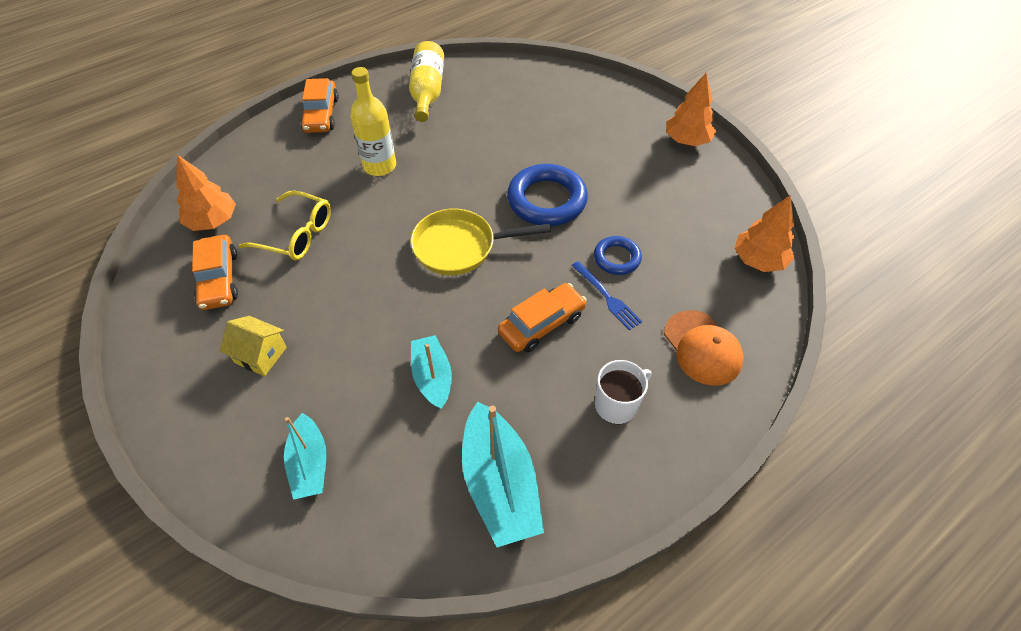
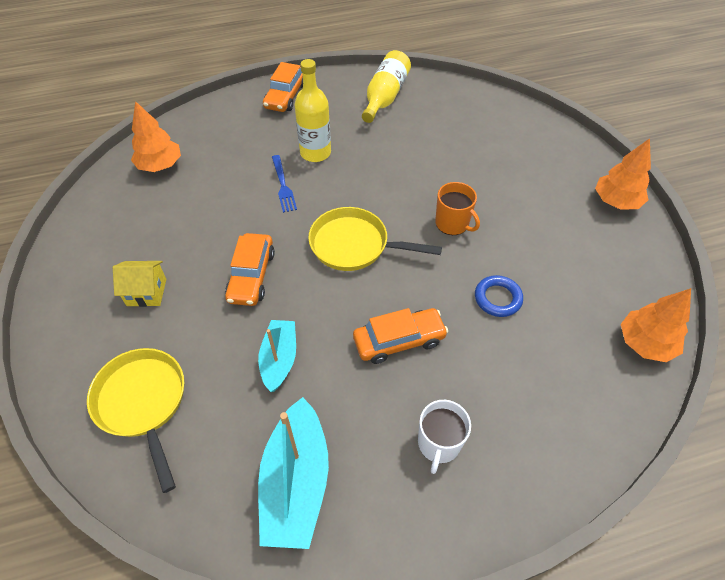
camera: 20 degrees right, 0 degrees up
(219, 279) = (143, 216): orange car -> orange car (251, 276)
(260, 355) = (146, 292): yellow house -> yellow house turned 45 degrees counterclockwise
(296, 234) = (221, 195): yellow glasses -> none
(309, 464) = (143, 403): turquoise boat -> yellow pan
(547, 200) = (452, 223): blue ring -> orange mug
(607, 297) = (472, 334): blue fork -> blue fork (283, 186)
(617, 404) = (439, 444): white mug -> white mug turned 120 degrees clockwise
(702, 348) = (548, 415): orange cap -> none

--- --- ---

Your goal ->
The response is the full listing, copied exactly, with the pictures omitted.

The completed task ->
camera: 20 degrees right, 0 degrees up
(219, 279) = (143, 216): orange car -> orange car (251, 276)
(260, 355) = (146, 292): yellow house -> yellow house turned 45 degrees counterclockwise
(296, 234) = (221, 195): yellow glasses -> none
(309, 464) = (143, 403): turquoise boat -> yellow pan
(547, 200) = (452, 223): blue ring -> orange mug
(607, 297) = (472, 334): blue fork -> blue fork (283, 186)
(617, 404) = (439, 444): white mug -> white mug turned 120 degrees clockwise
(702, 348) = (548, 415): orange cap -> none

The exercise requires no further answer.